What is needed is a word-for-word copy of the lines below from the one with "IC3 pin IB: MB -> REV" through the one with "D2: schottky SS34 (A MOT, K +3V3) -> none", both included, with every picture left out.

Extracted data entries:
»»
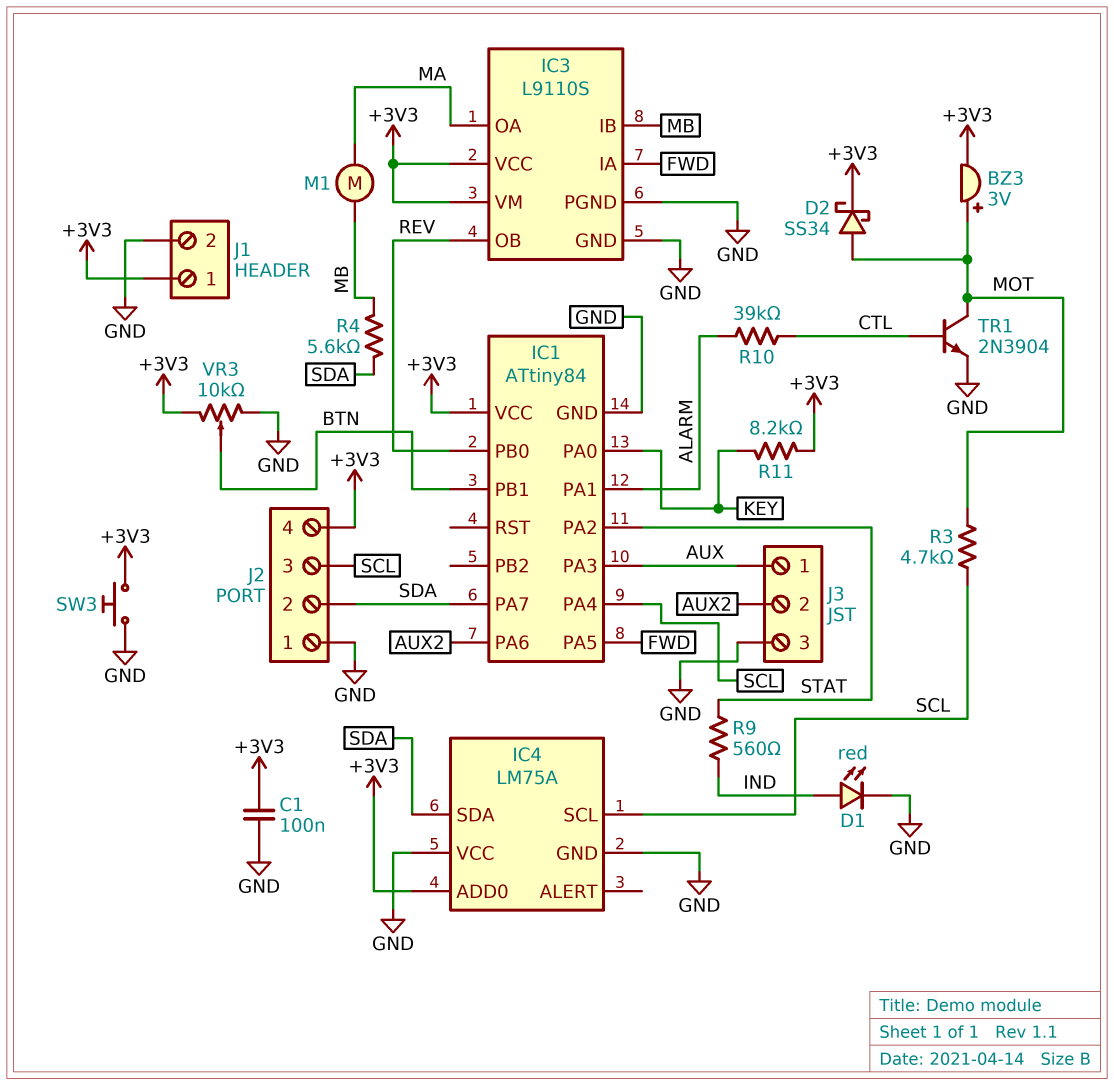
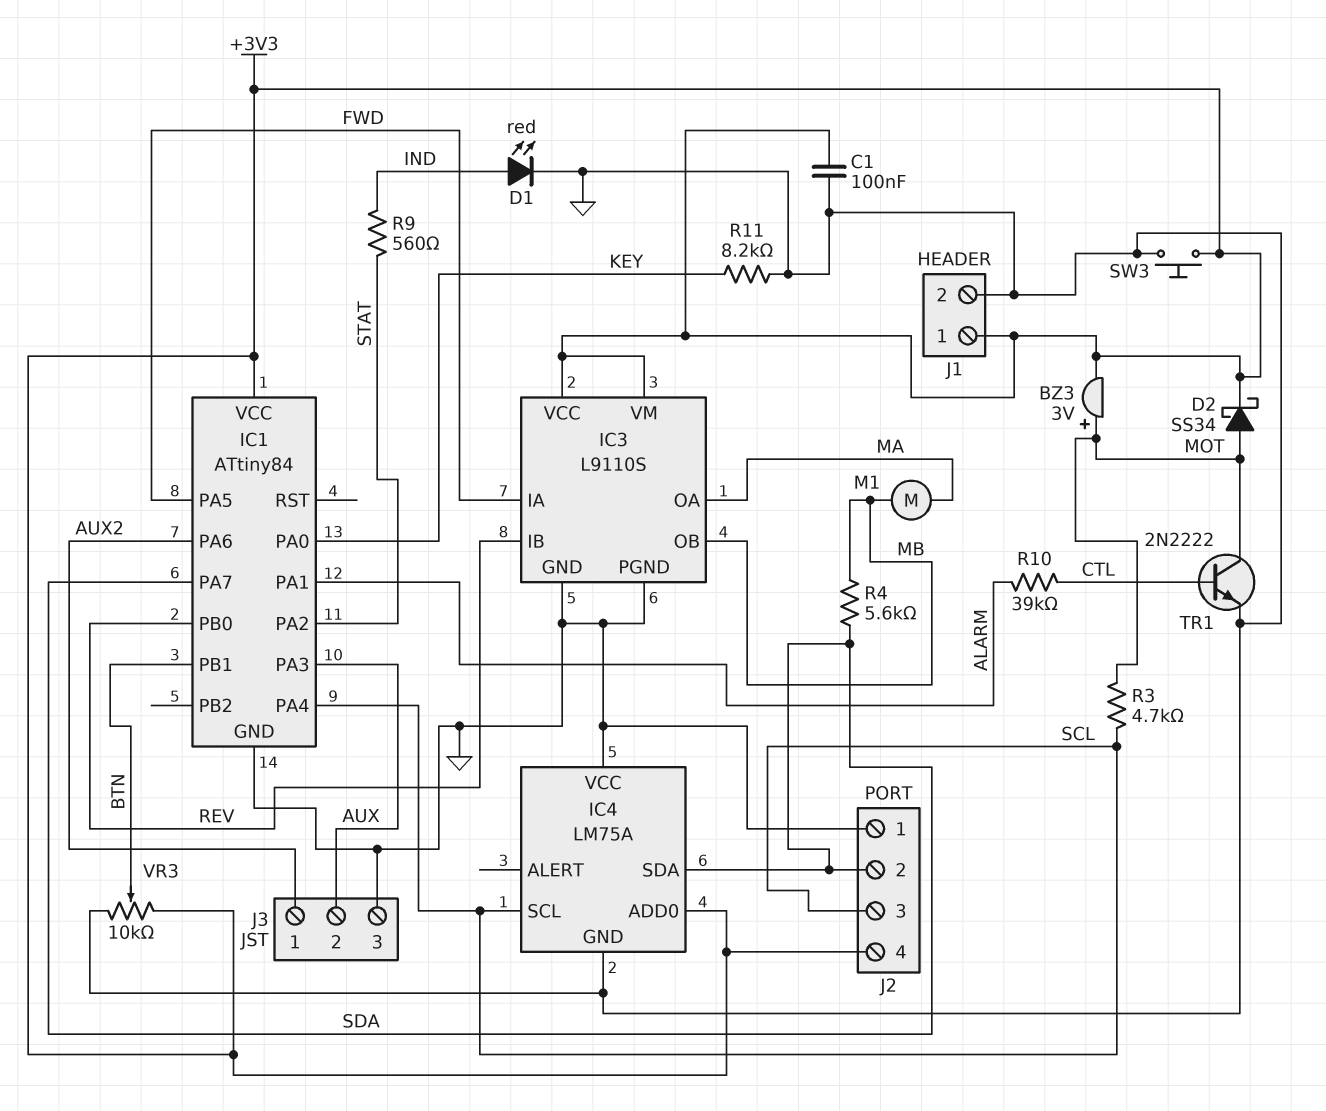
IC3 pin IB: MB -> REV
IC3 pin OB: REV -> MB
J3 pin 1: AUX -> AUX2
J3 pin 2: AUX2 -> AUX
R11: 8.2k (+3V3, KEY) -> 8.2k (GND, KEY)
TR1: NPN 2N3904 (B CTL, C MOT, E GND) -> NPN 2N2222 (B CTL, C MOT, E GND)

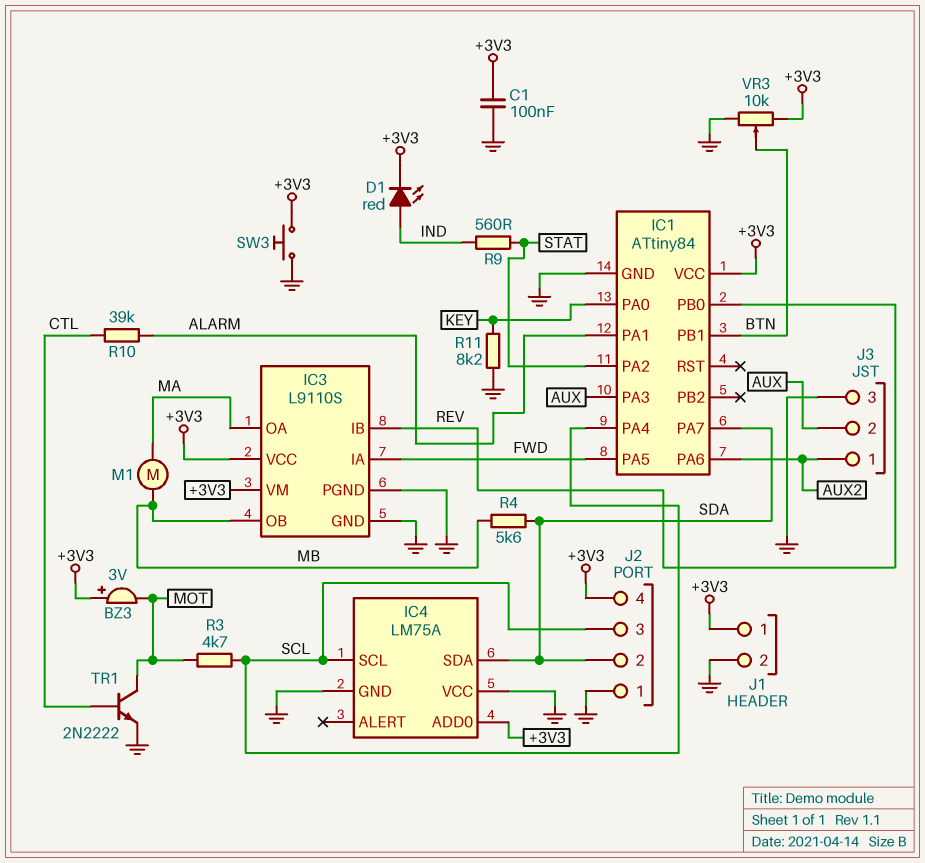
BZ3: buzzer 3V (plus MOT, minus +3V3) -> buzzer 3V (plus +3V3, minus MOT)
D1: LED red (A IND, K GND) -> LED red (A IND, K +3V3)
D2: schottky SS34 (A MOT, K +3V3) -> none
««
»»
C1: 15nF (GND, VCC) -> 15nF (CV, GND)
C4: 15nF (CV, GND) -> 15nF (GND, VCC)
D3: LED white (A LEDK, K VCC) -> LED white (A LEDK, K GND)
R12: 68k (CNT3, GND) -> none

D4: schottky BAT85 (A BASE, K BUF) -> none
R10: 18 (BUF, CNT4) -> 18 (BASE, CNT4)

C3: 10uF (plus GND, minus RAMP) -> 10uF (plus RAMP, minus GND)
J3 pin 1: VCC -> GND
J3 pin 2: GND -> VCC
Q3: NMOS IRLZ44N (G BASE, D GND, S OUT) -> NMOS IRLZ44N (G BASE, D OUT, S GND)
««
» **Task output**
IC3 pin IB: MB -> REV
IC3 pin OB: REV -> MB
J3 pin 1: AUX -> AUX2
J3 pin 2: AUX2 -> AUX
R11: 8.2k (+3V3, KEY) -> 8.2k (GND, KEY)
TR1: NPN 2N3904 (B CTL, C MOT, E GND) -> NPN 2N2222 (B CTL, C MOT, E GND)

BZ3: buzzer 3V (plus MOT, minus +3V3) -> buzzer 3V (plus +3V3, minus MOT)
D1: LED red (A IND, K GND) -> LED red (A IND, K +3V3)
D2: schottky SS34 (A MOT, K +3V3) -> none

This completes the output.